◆ **Task input**
● ● ● ● ●
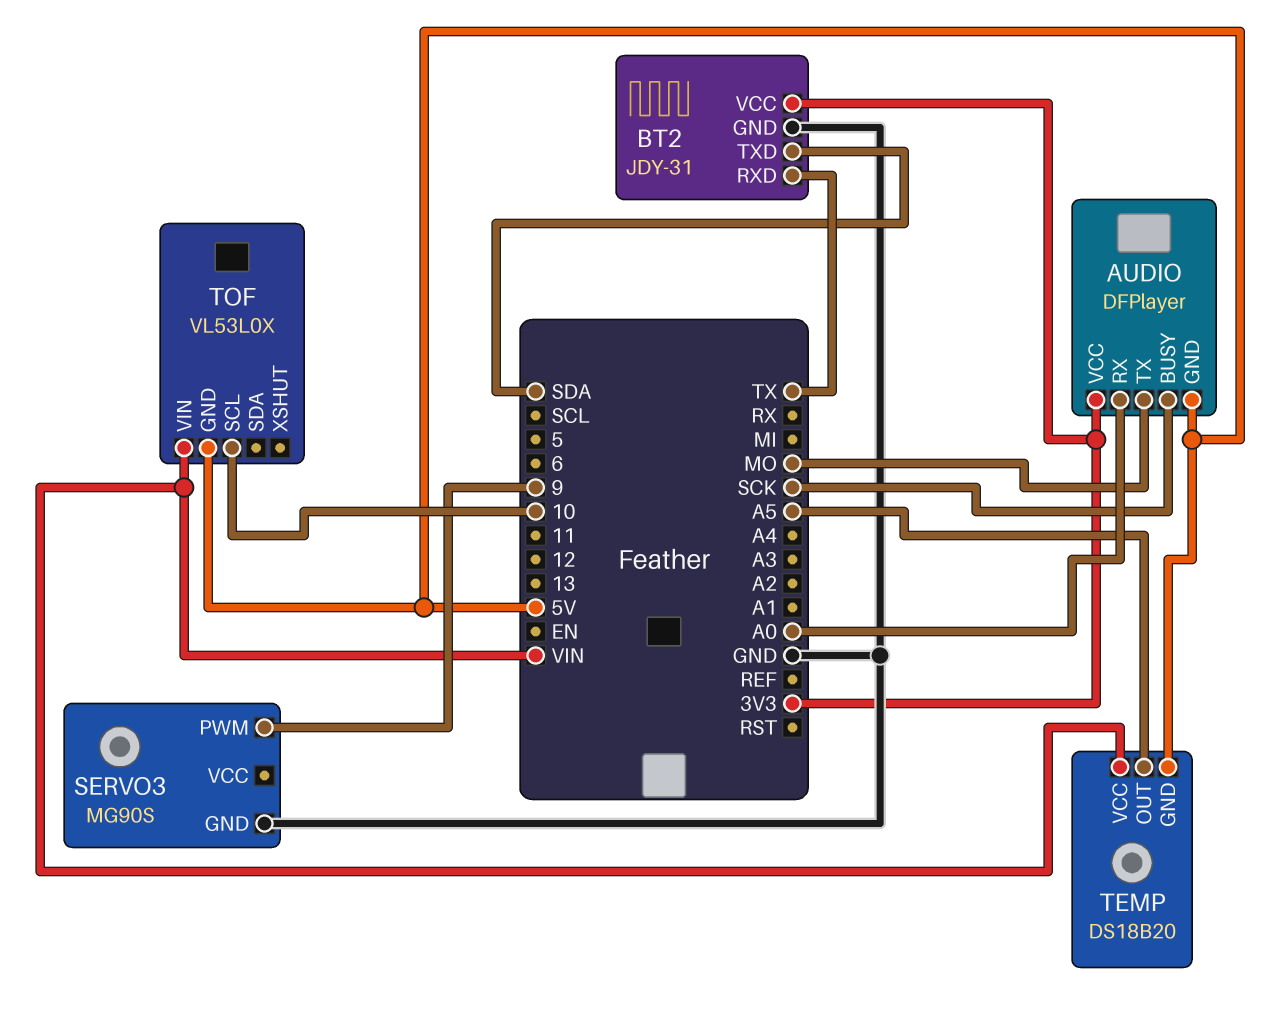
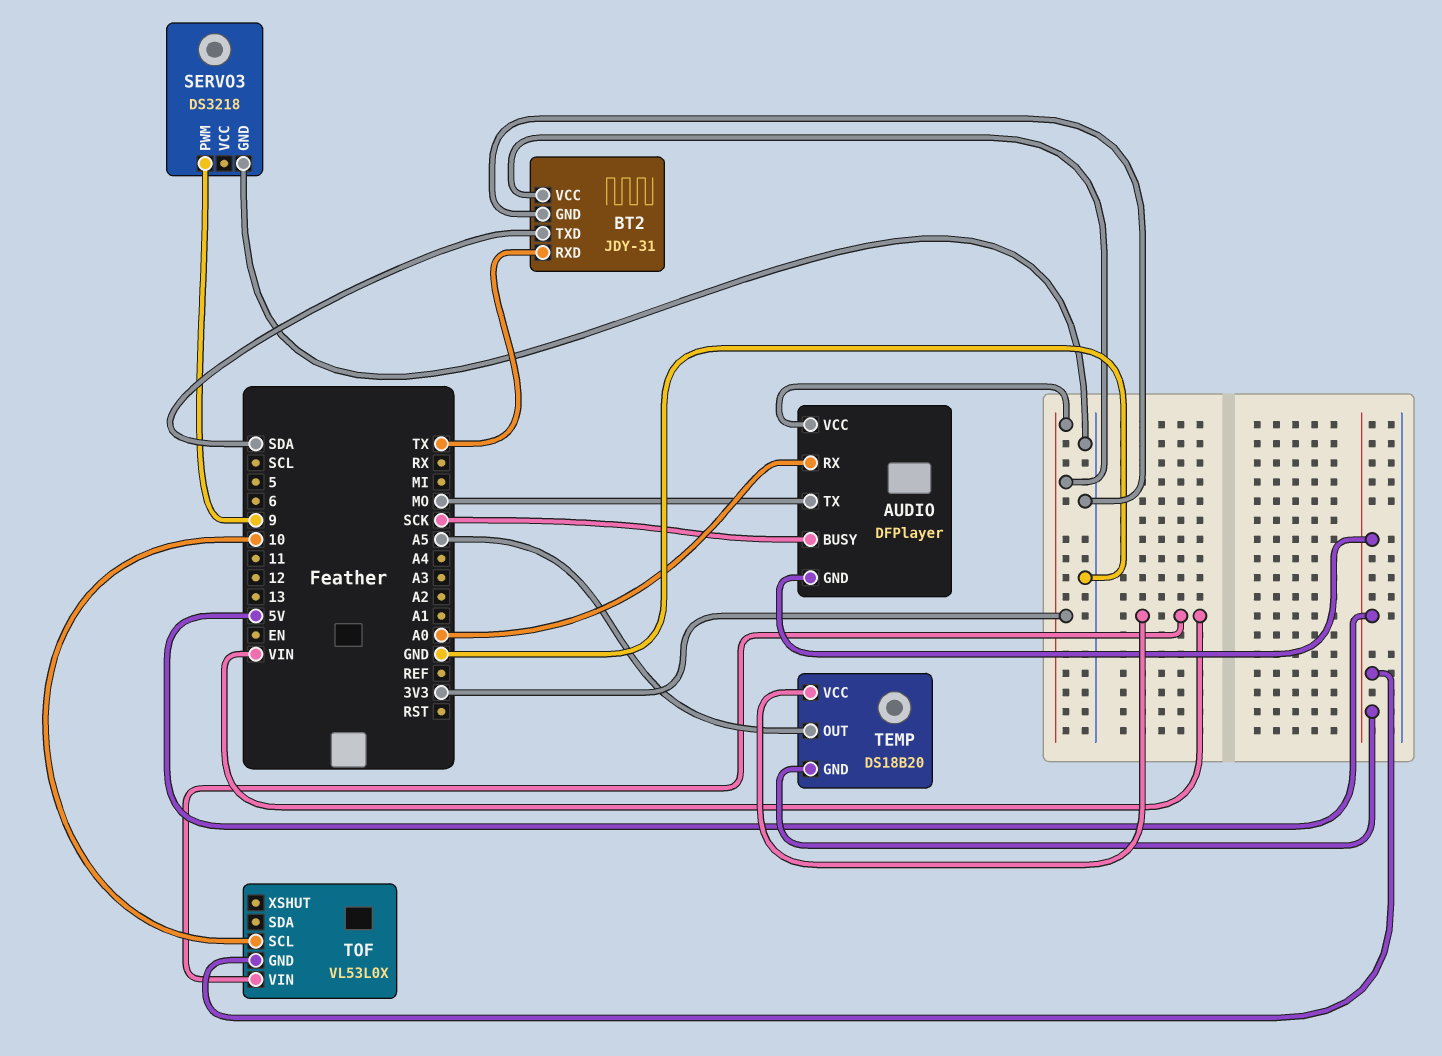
SERVO3: MG90S -> DS3218

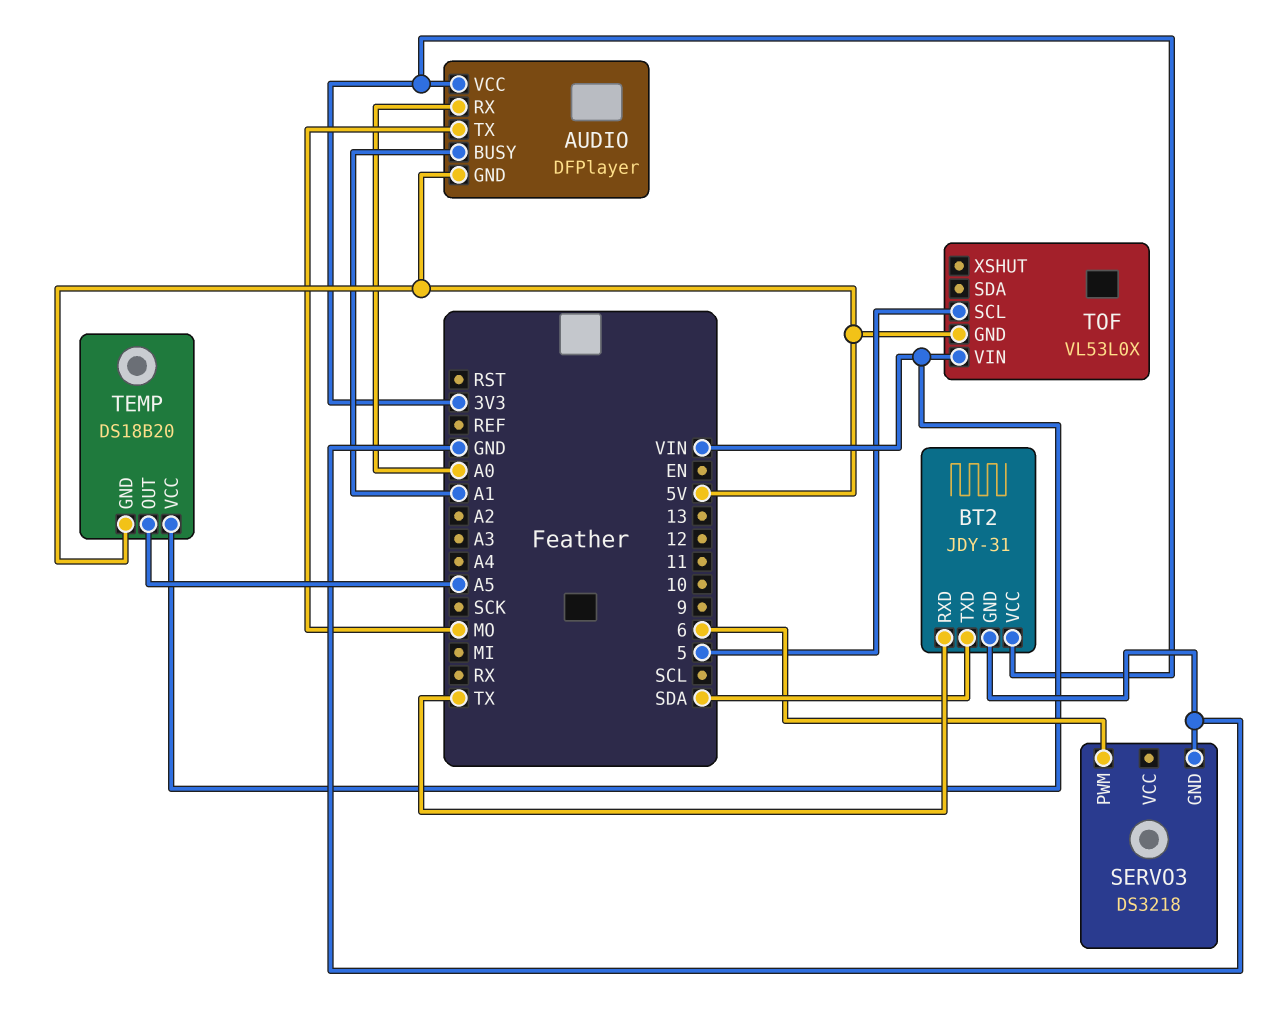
AUDIO pin BUSY: SCK -> A1
SERVO3 pin PWM: 9 -> 6
TOF pin SCL: 10 -> 5

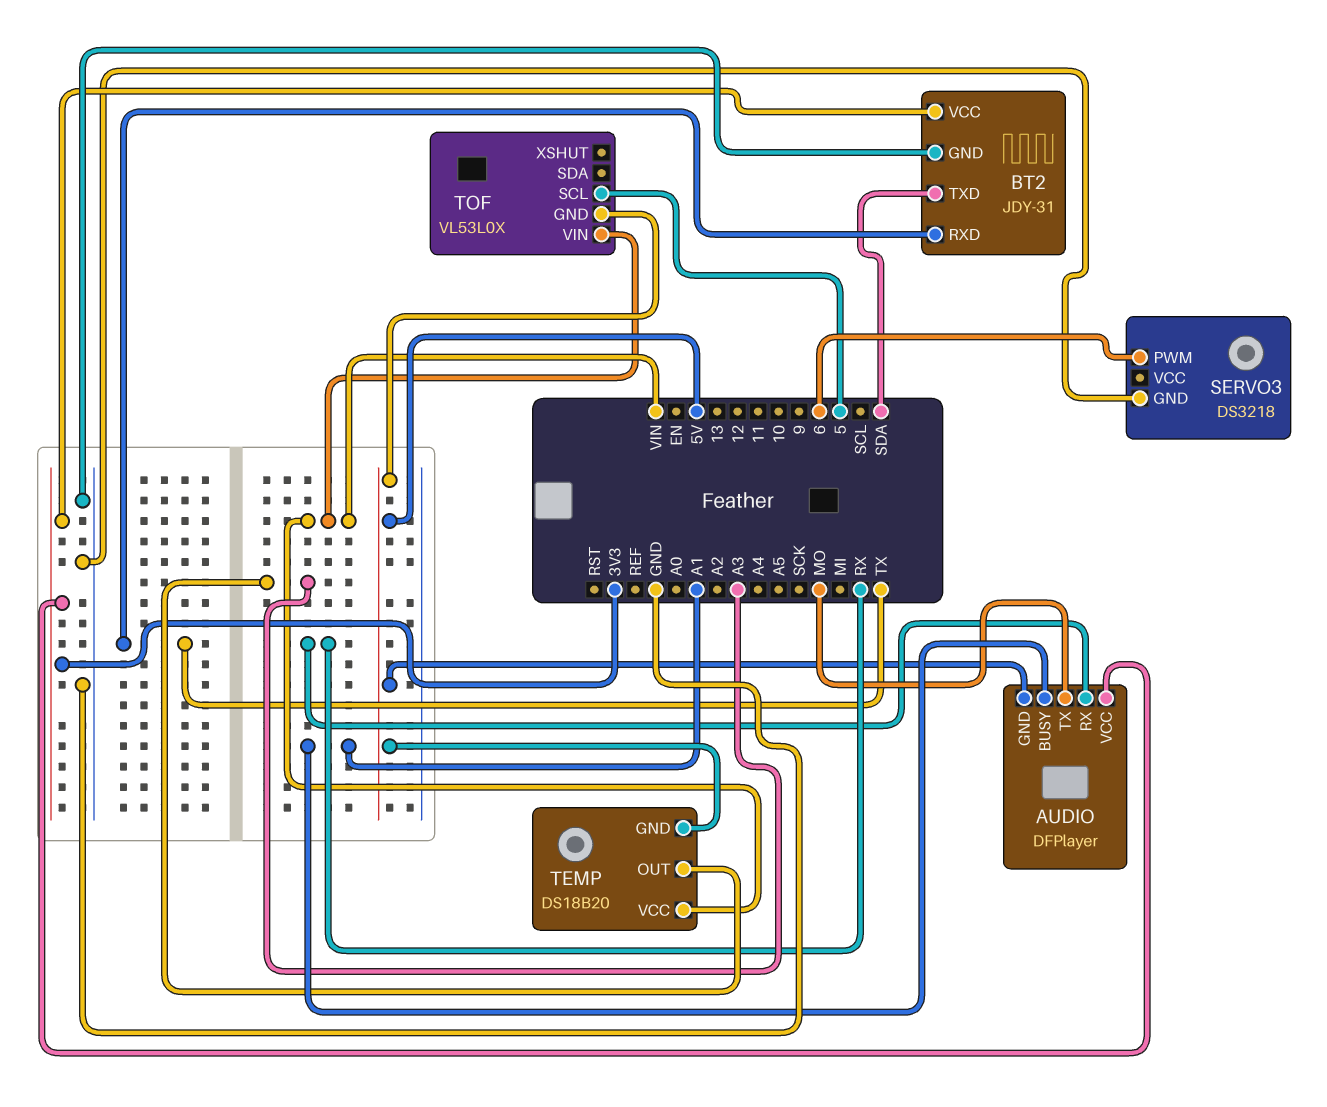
AUDIO pin RX: A0 -> RX
TEMP pin OUT: A5 -> A3

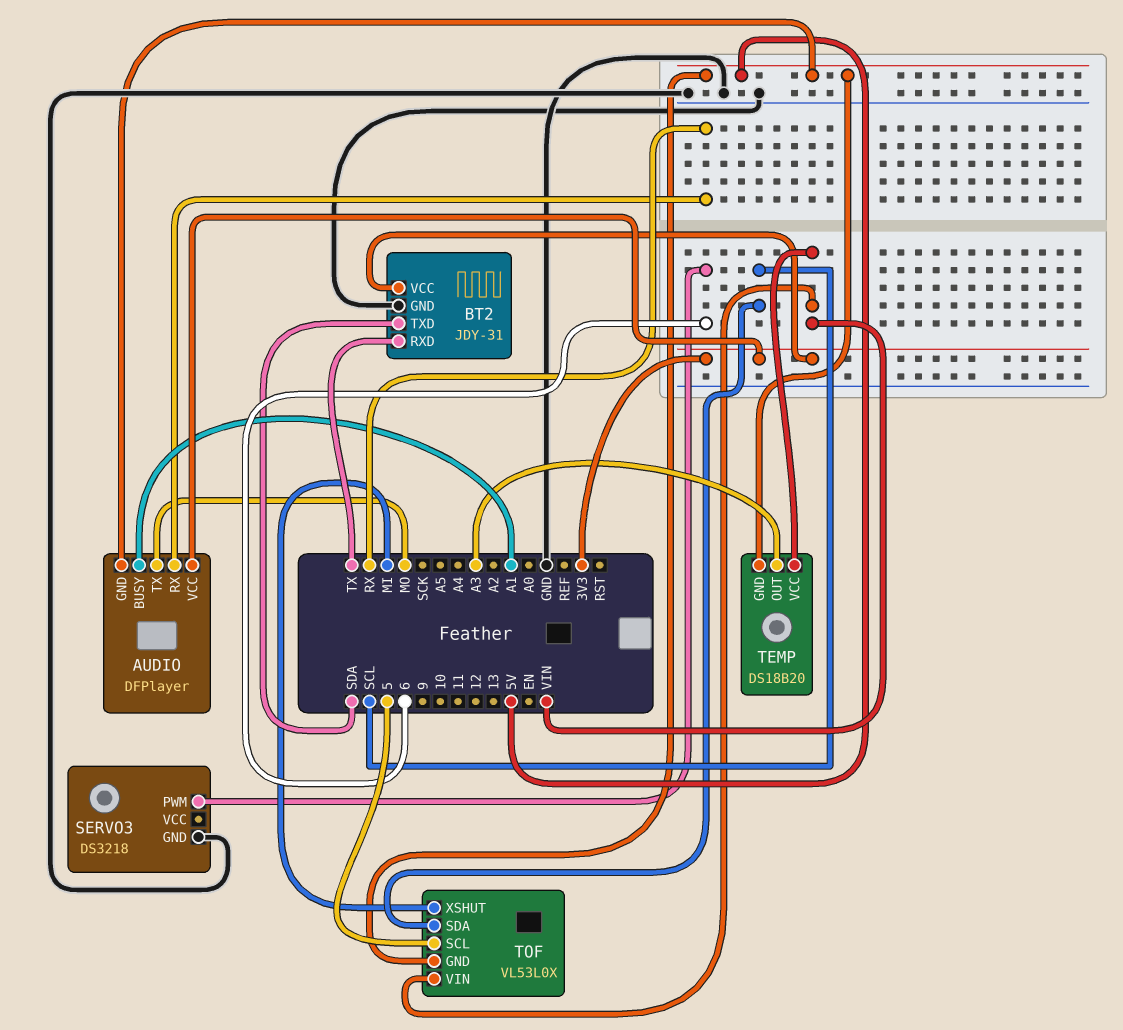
TOF pin SDA: none -> SCL
TOF pin XSHUT: none -> MI

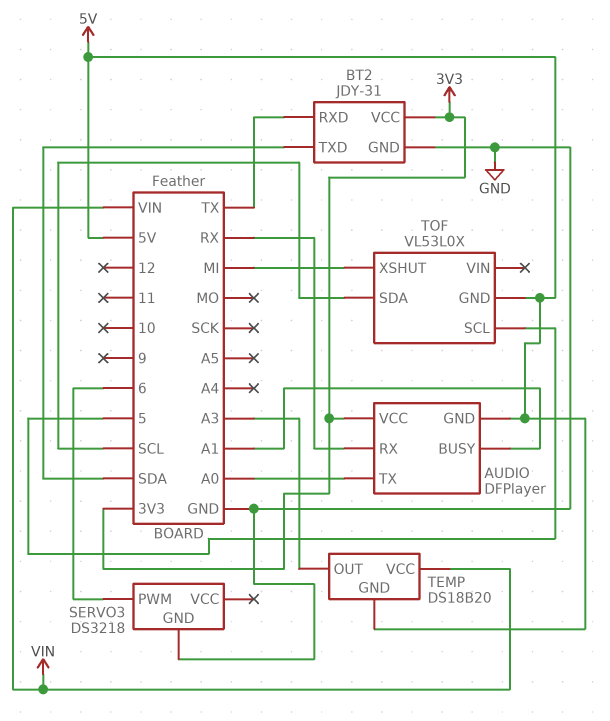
AUDIO pin TX: MO -> A0
TOF pin VIN: VIN -> none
● ● ● ● ●
◆ **What needs to be done**
Begin with the line that has "TOF pin SCL: 10 -> 5" and continue to the last line of the entries, printing each line exactly and nothing else; include both ends and skip the pictures.

◆ **Your response**
TOF pin SCL: 10 -> 5

AUDIO pin RX: A0 -> RX
TEMP pin OUT: A5 -> A3

TOF pin SDA: none -> SCL
TOF pin XSHUT: none -> MI

AUDIO pin TX: MO -> A0
TOF pin VIN: VIN -> none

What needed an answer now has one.